*WHAT YOU HAVE TO DO*
The data below should be copied out exactly, with its pictures omitted.

*PROVIDED DATA*
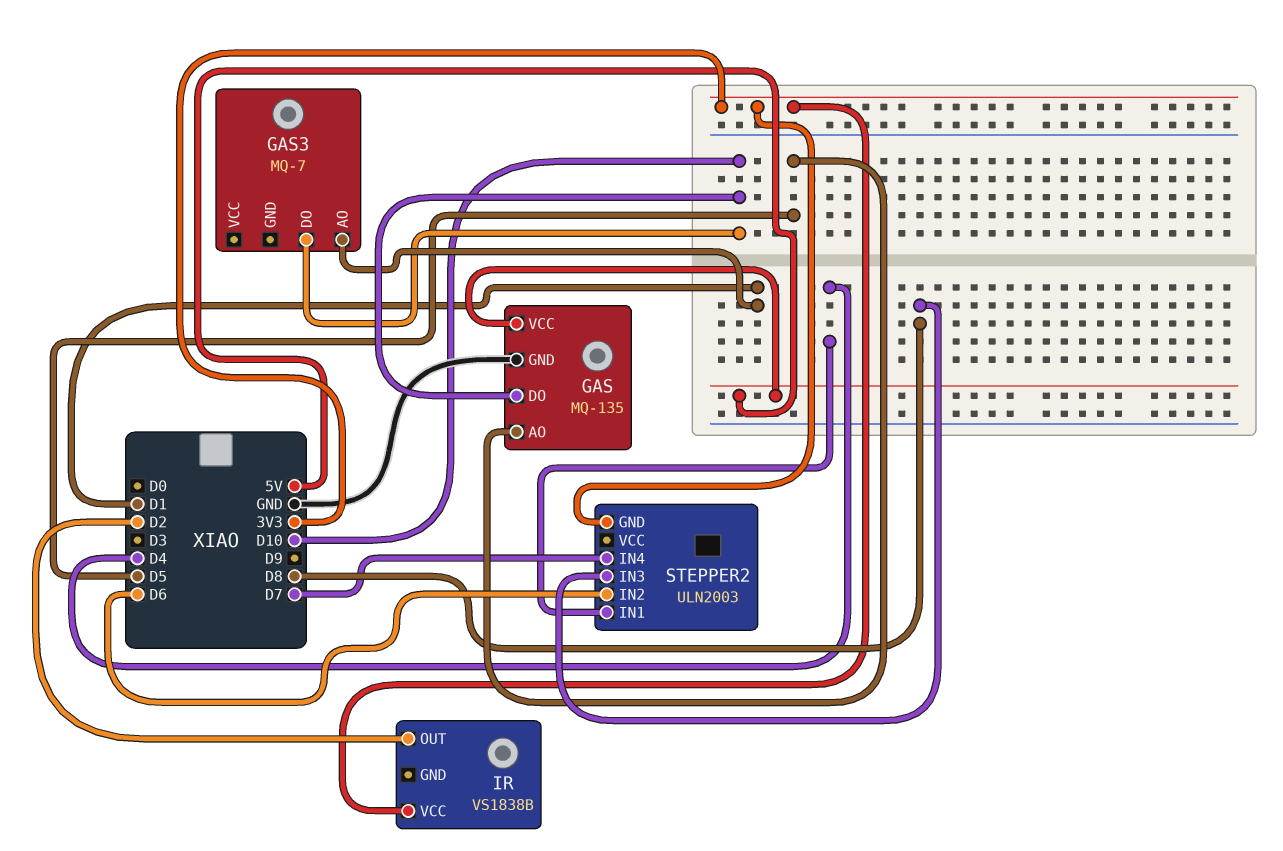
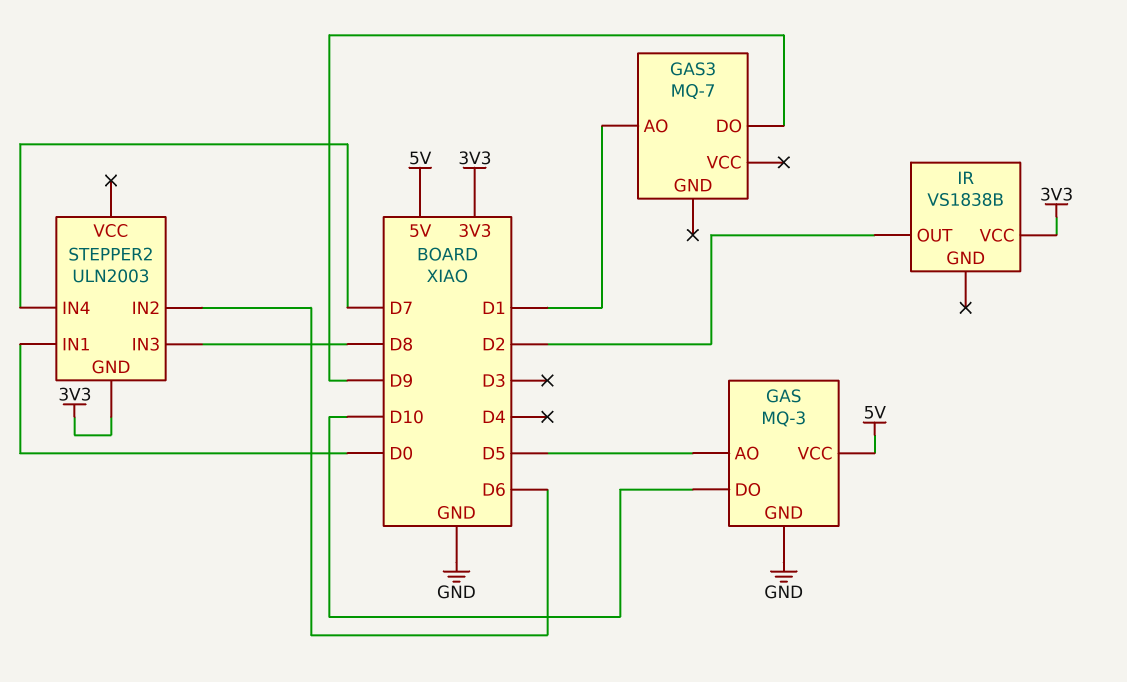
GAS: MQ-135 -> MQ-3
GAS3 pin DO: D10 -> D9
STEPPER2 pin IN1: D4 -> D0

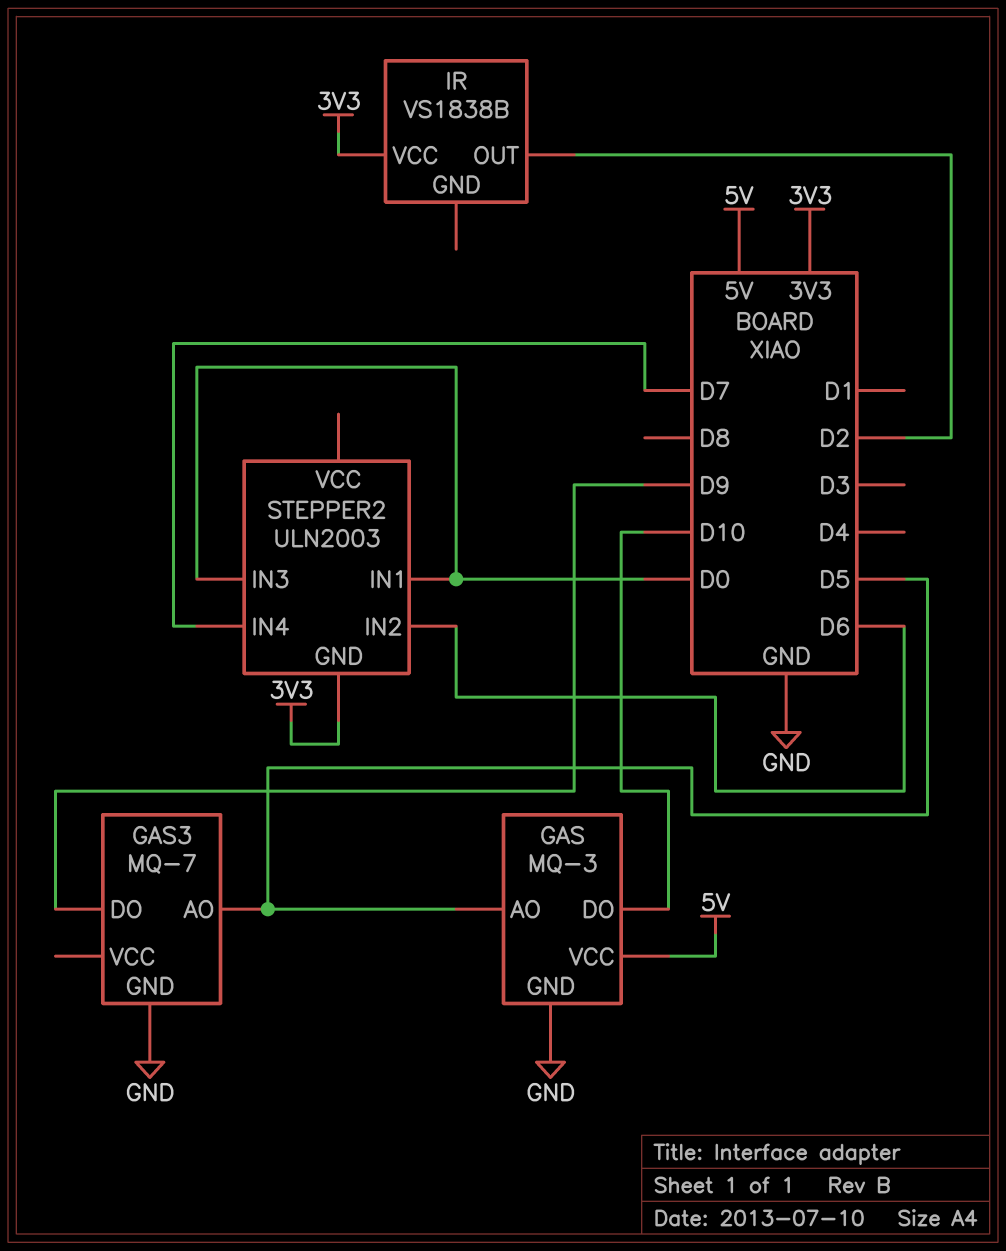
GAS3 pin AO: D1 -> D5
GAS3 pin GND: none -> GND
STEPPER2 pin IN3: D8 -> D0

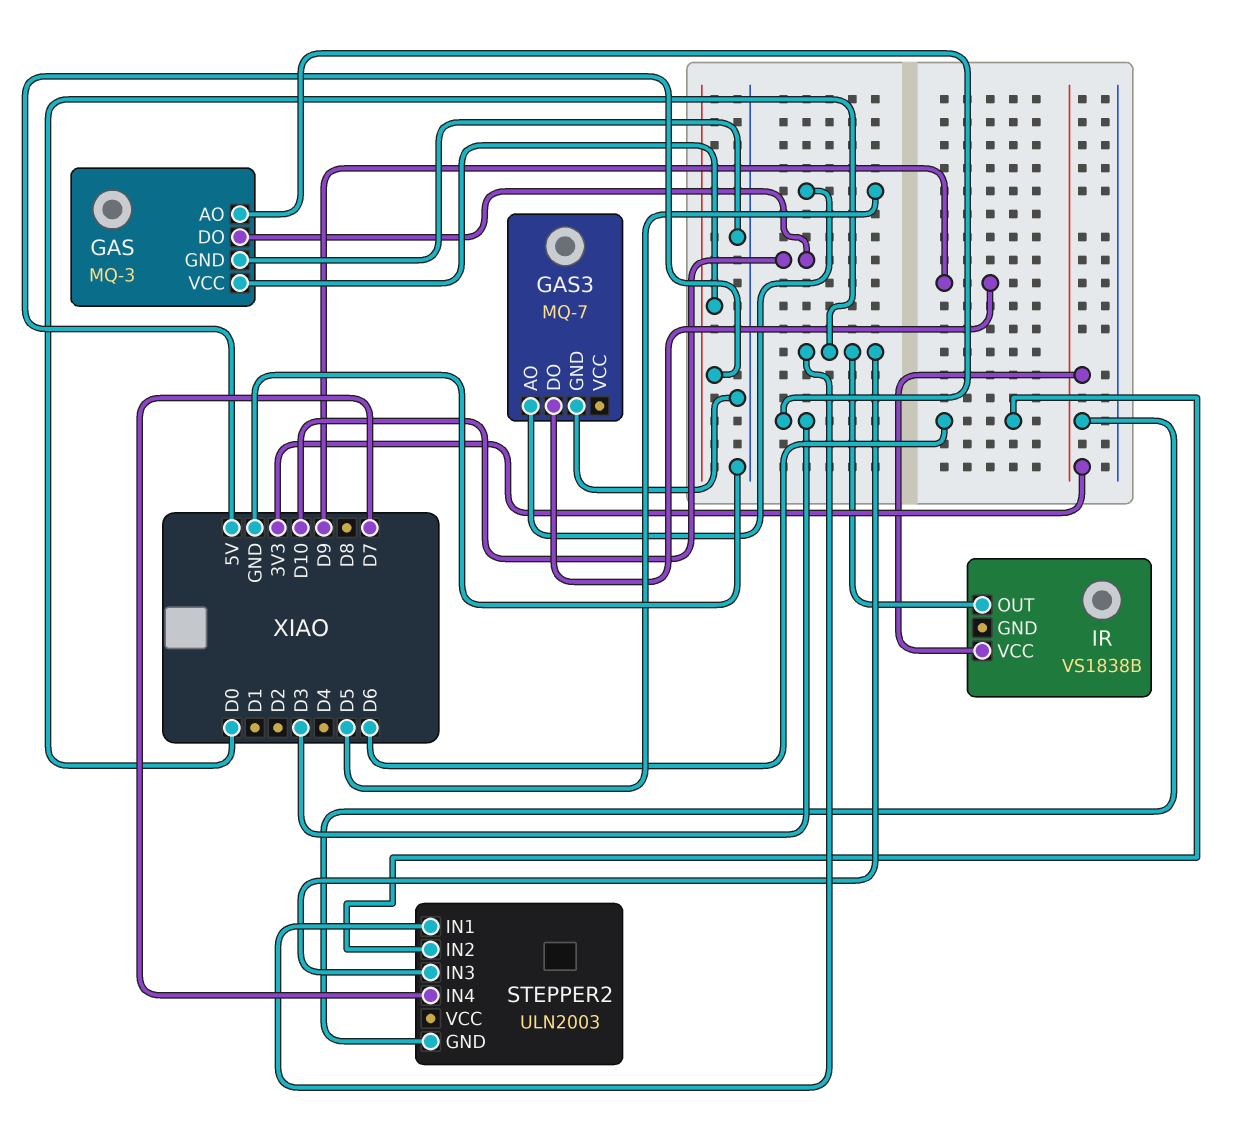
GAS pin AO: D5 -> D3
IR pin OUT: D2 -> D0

*REPLY TO THE TASK*
GAS: MQ-135 -> MQ-3
GAS3 pin DO: D10 -> D9
STEPPER2 pin IN1: D4 -> D0

GAS3 pin AO: D1 -> D5
GAS3 pin GND: none -> GND
STEPPER2 pin IN3: D8 -> D0

GAS pin AO: D5 -> D3
IR pin OUT: D2 -> D0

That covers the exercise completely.